Transcribe the entries that follow exactly as they appear, minus pictures.

(Scene comparison data)
■ ■ ■

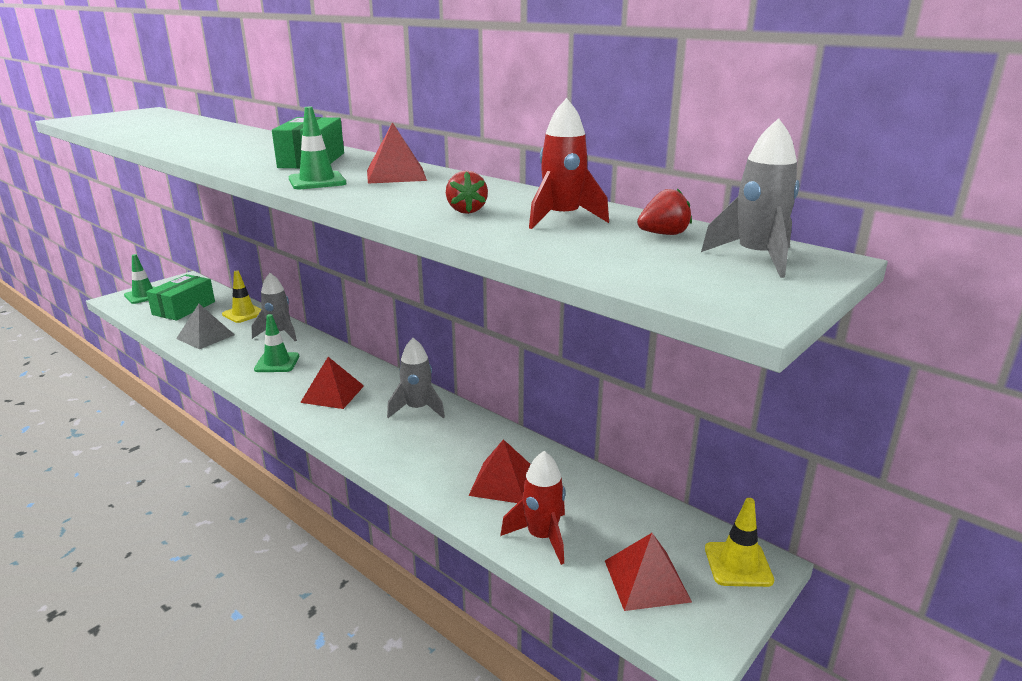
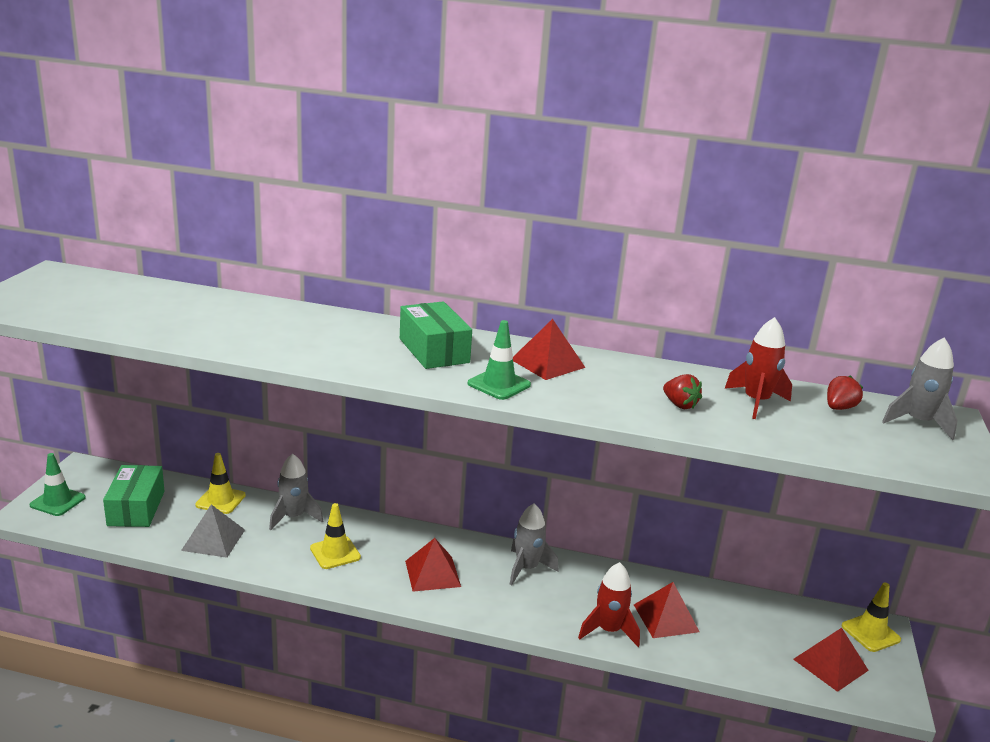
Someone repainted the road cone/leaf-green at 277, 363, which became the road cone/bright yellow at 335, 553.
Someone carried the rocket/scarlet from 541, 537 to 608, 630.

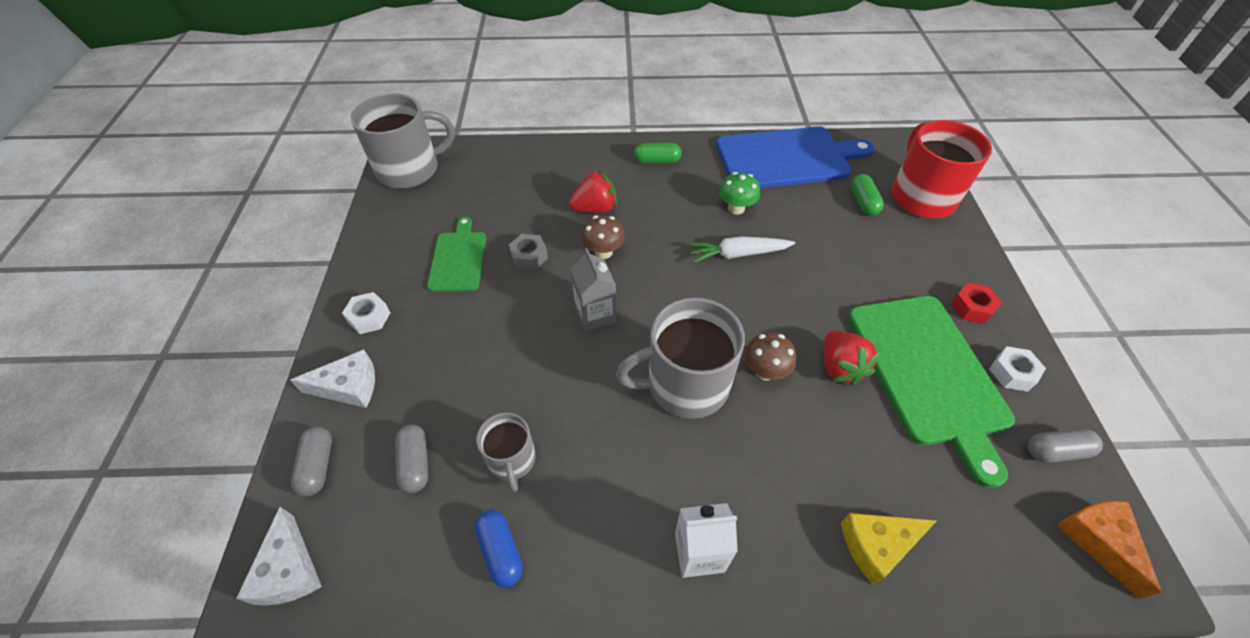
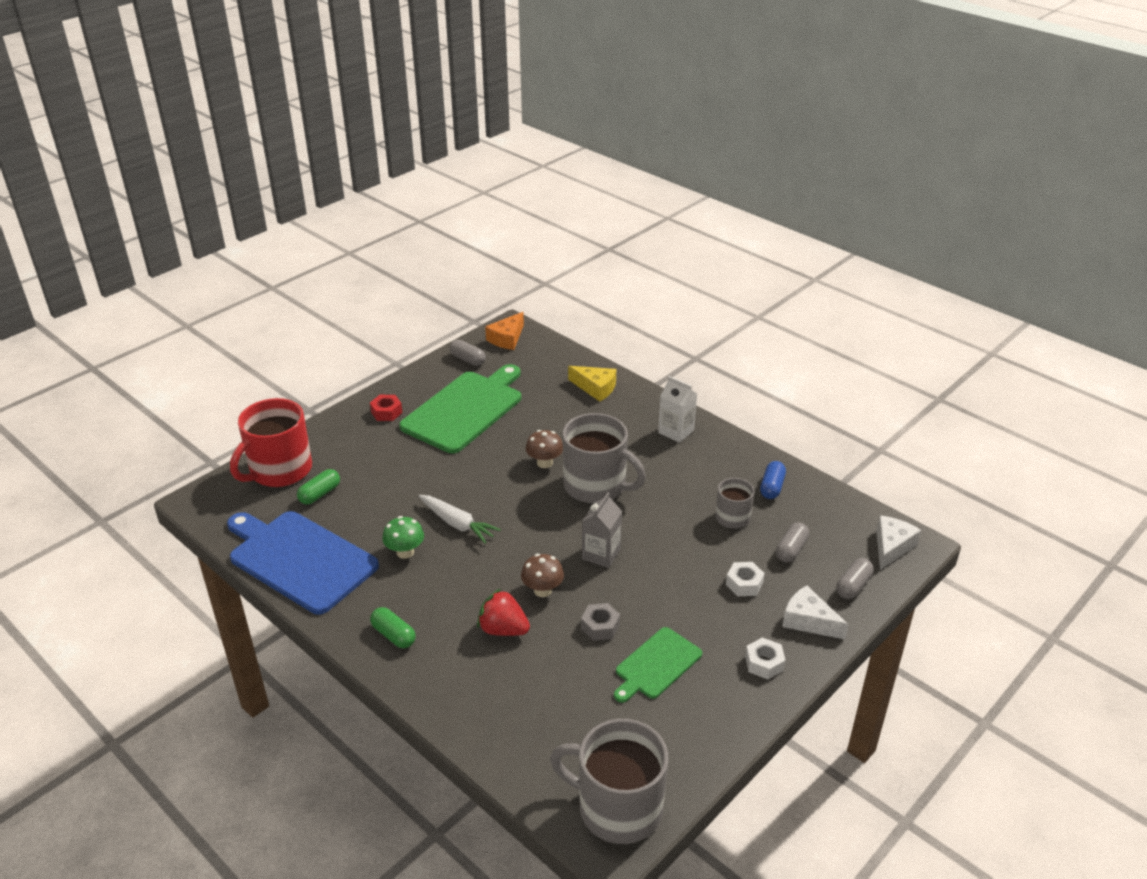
Someone carried the nut/white from 1012, 373 to 744, 584.
Someone took away the strawberry/scarlet at 840, 367.

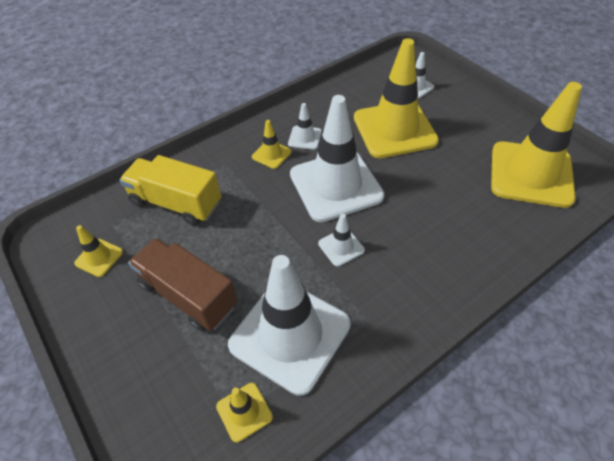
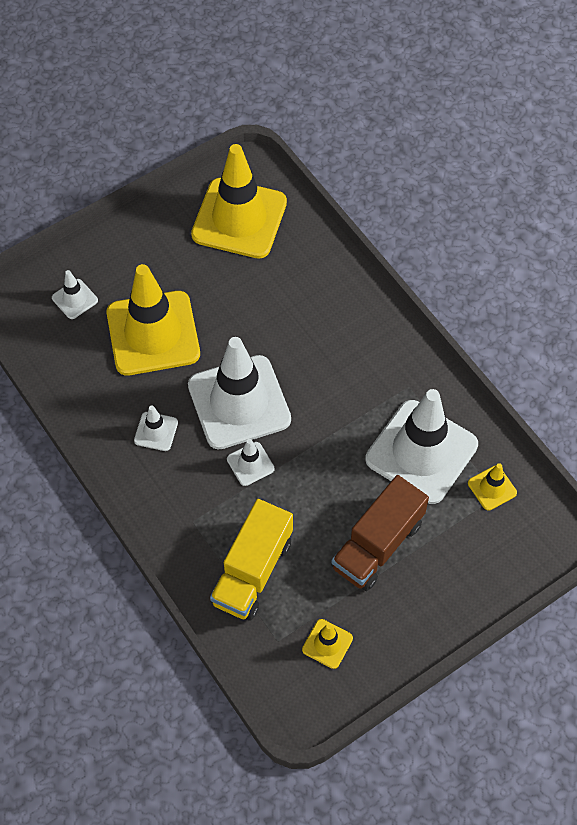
Someone carried the road cone/white from 341, 247 to 250, 464.
Someone took away the road cone/bright yellow at 271, 154.

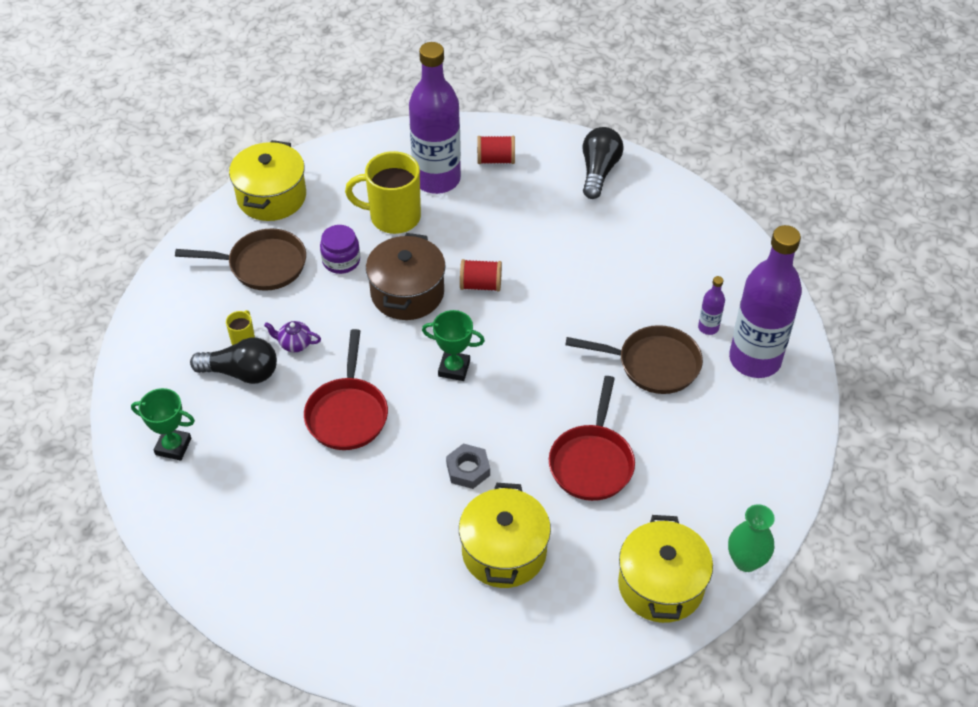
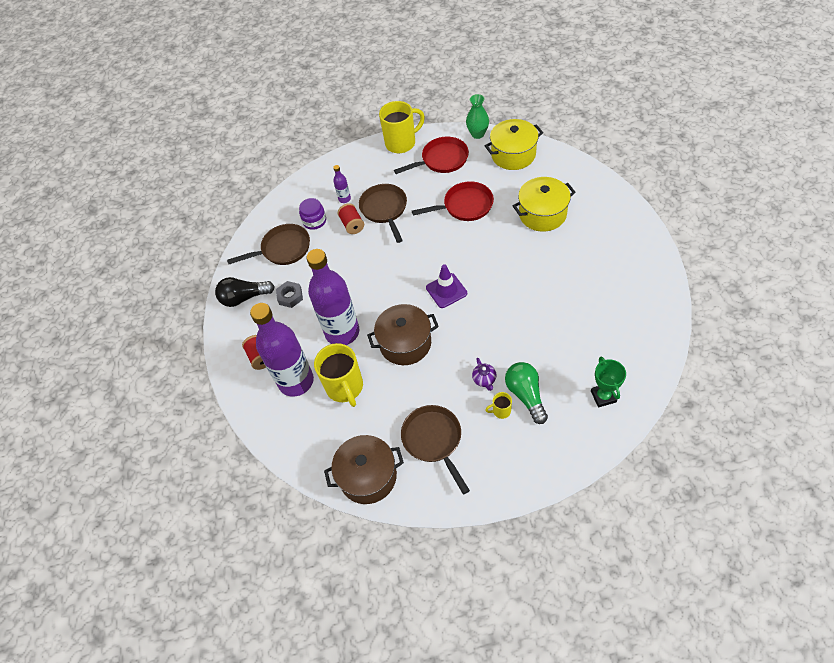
Someone put down the frying pan/russet at 283, 249.
Someone carried the nut/ash-grey from 468, 469 to 290, 296.
Someone carried the jar/purple from 341, 260 to 314, 221.
Someone carried the flask/purple from 755, 359 to 342, 332.
Someone repainted the pot/bright yellow at 271, 197, which became the pot/russet at 368, 476.
Someone carried the spool/scarlet from 480, 285 to 352, 225.
Someone put down the tea mug/bright yellow at 401, 143.
Someone carried the frying pan/scarlet from 347, 413 to 442, 160.
Someone swapped the prize cup/leaf-green at 454, 368 for the road cone/purple at 446, 290.
Someone repainted the bulb/jet-black at 241, 372, which became the bulb/leaf-green at 526, 395.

■ ■ ■

--- ANSWER FOR THE TASK ---
Someone repainted the road cone/leaf-green at 277, 363, which became the road cone/bright yellow at 335, 553.
Someone carried the rocket/scarlet from 541, 537 to 608, 630.

Someone carried the nut/white from 1012, 373 to 744, 584.
Someone took away the strawberry/scarlet at 840, 367.

Someone carried the road cone/white from 341, 247 to 250, 464.
Someone took away the road cone/bright yellow at 271, 154.

Someone put down the frying pan/russet at 283, 249.
Someone carried the nut/ash-grey from 468, 469 to 290, 296.
Someone carried the jar/purple from 341, 260 to 314, 221.
Someone carried the flask/purple from 755, 359 to 342, 332.
Someone repainted the pot/bright yellow at 271, 197, which became the pot/russet at 368, 476.
Someone carried the spool/scarlet from 480, 285 to 352, 225.
Someone put down the tea mug/bright yellow at 401, 143.
Someone carried the frying pan/scarlet from 347, 413 to 442, 160.
Someone swapped the prize cup/leaf-green at 454, 368 for the road cone/purple at 446, 290.
Someone repainted the bulb/jet-black at 241, 372, which became the bulb/leaf-green at 526, 395.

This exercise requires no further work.